Set the pictures aside and transcribe exactly the lines from the one containing "IMU: MPU9250 -> ADXL345" through the final line of the records.

Itemized modification records:
=-=-=
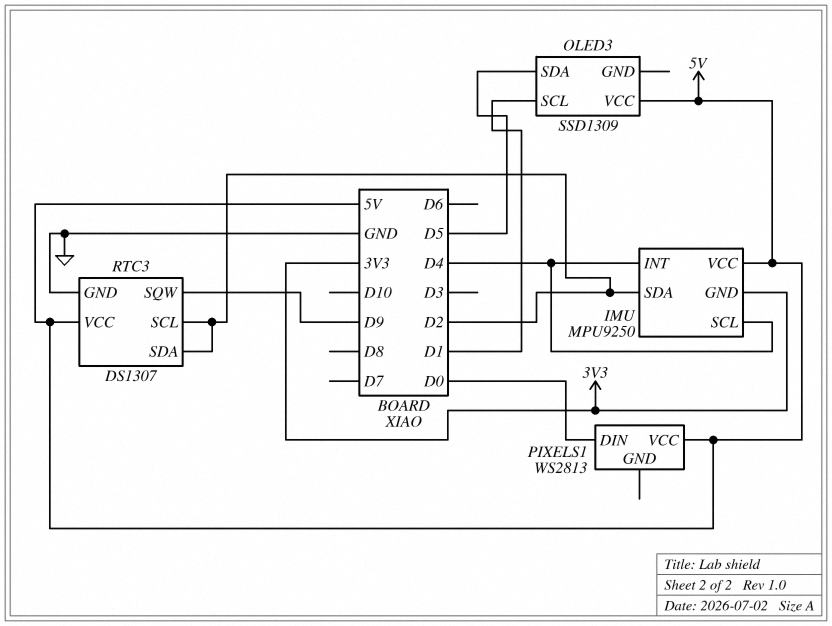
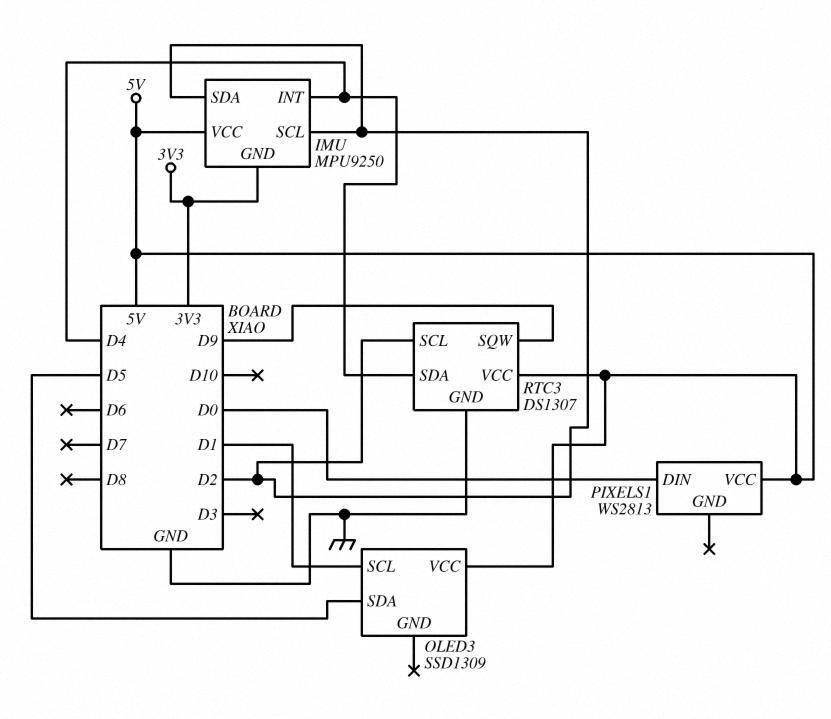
IMU pin SCL: D4 -> D2
RTC3 pin SDA: D2 -> D4

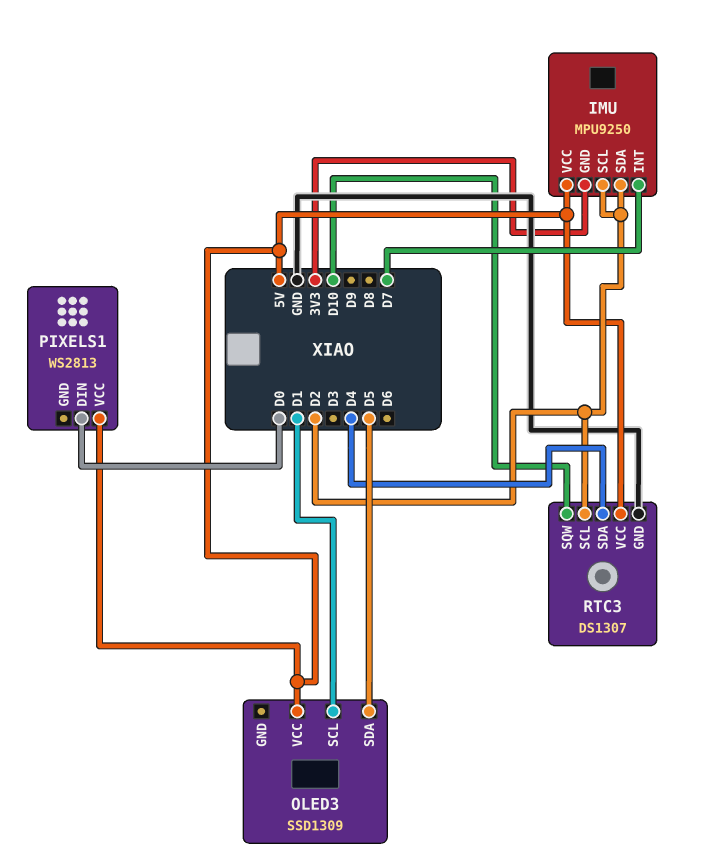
IMU pin INT: D4 -> D7
RTC3 pin SQW: D9 -> D10

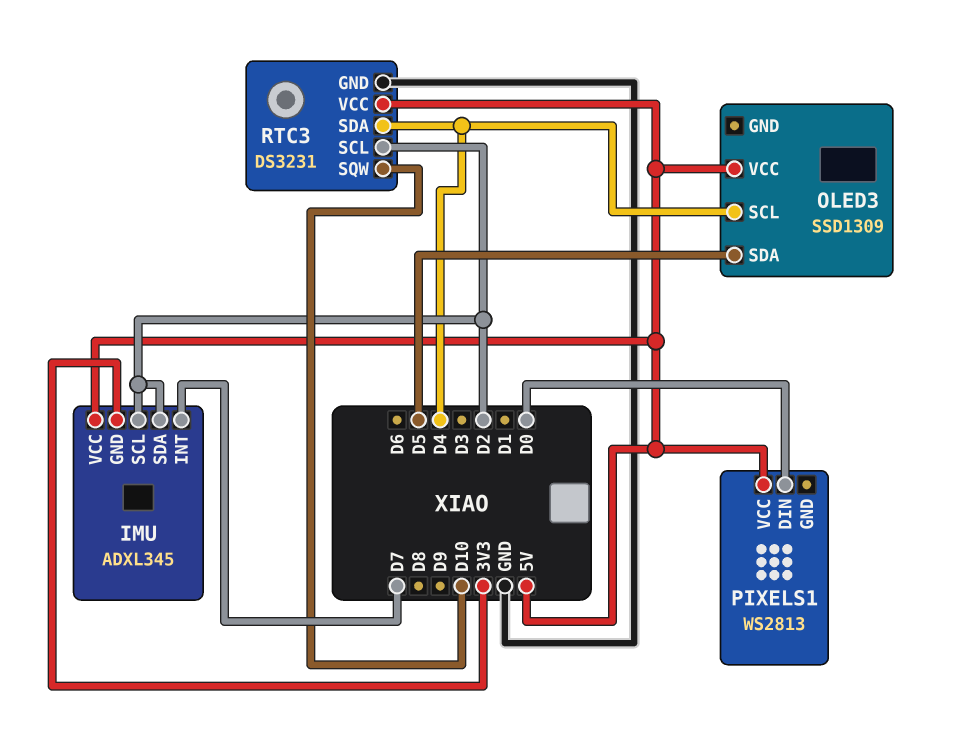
IMU: MPU9250 -> ADXL345
OLED3 pin SCL: D1 -> D4
RTC3: DS1307 -> DS3231

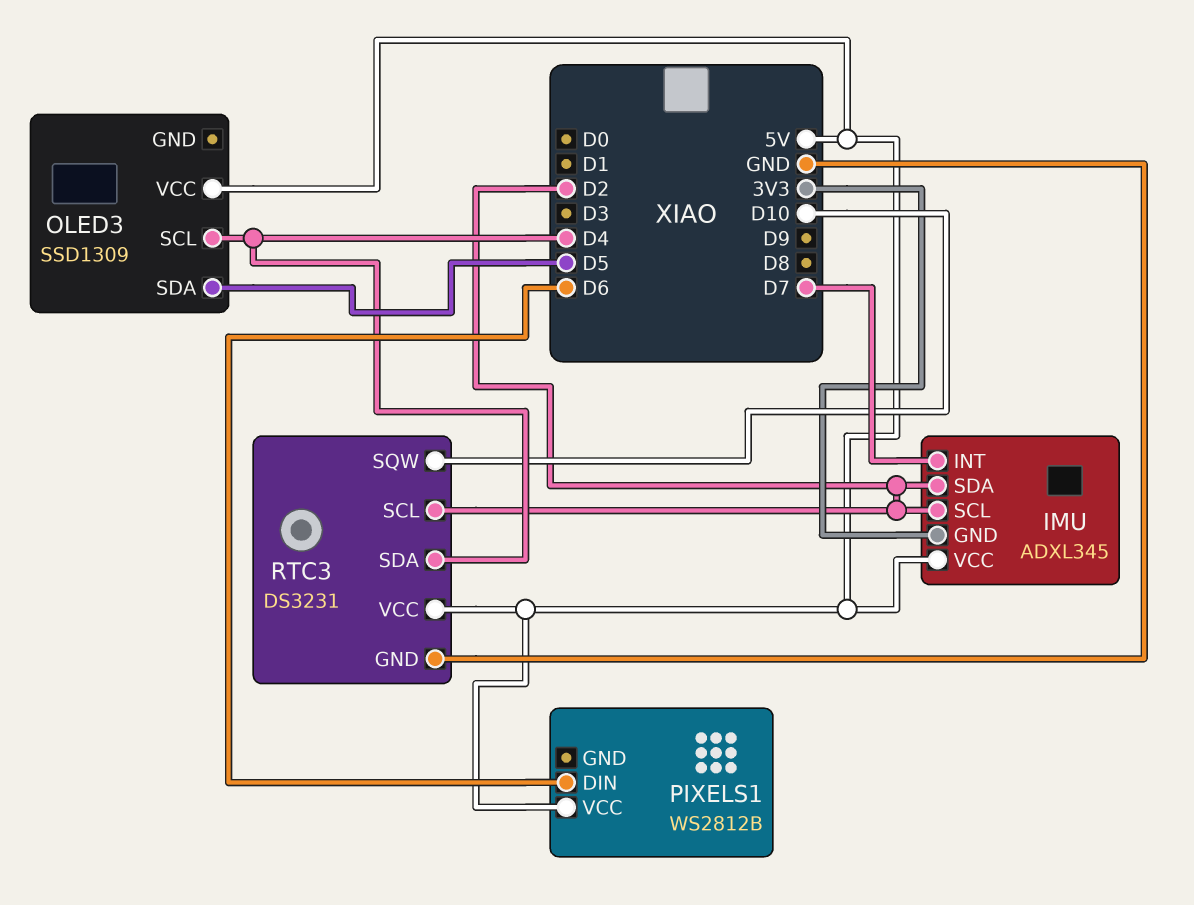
PIXELS1: WS2813 -> WS2812B
PIXELS1 pin DIN: D0 -> D6

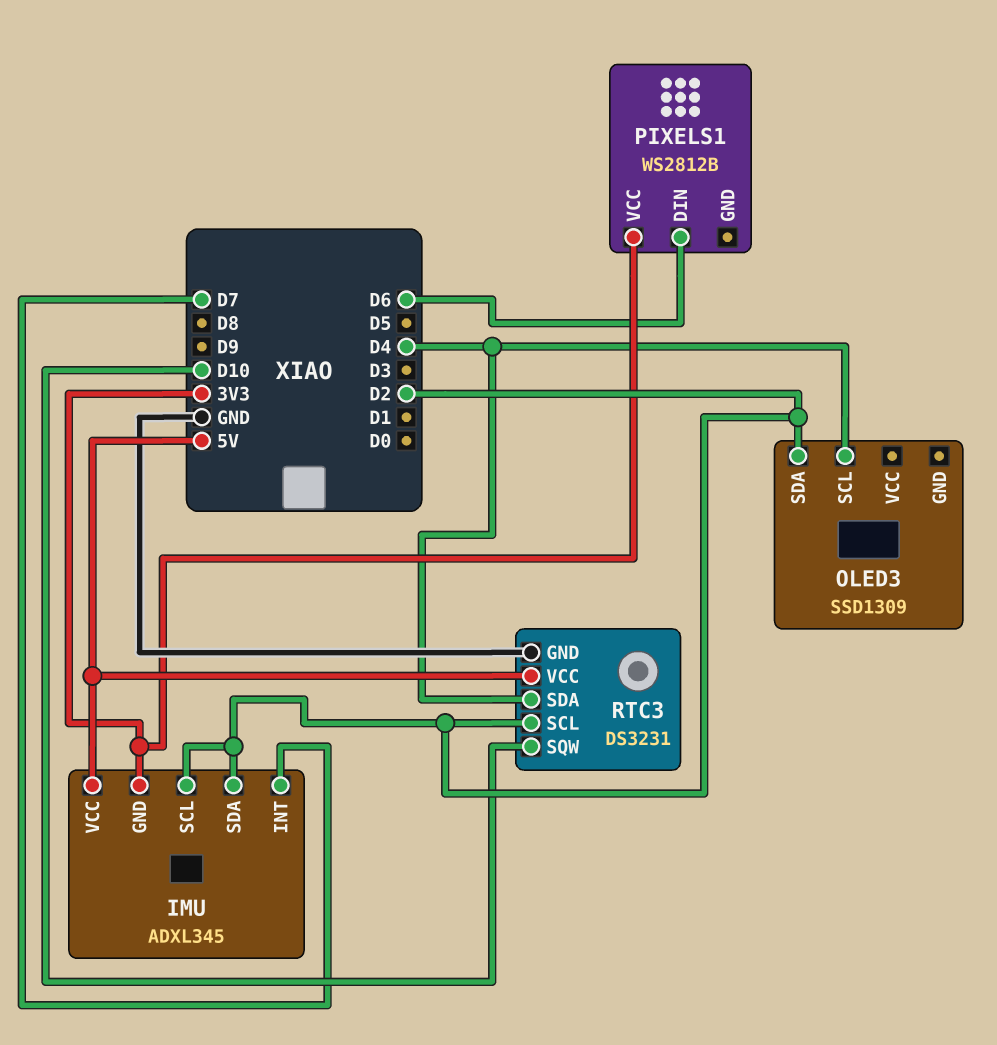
OLED3 pin SDA: D5 -> D2
OLED3 pin VCC: 5V -> none
PIXELS1 pin VCC: 5V -> 3V3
=-=-=
- _Answer_
IMU: MPU9250 -> ADXL345
OLED3 pin SCL: D1 -> D4
RTC3: DS1307 -> DS3231

PIXELS1: WS2813 -> WS2812B
PIXELS1 pin DIN: D0 -> D6

OLED3 pin SDA: D5 -> D2
OLED3 pin VCC: 5V -> none
PIXELS1 pin VCC: 5V -> 3V3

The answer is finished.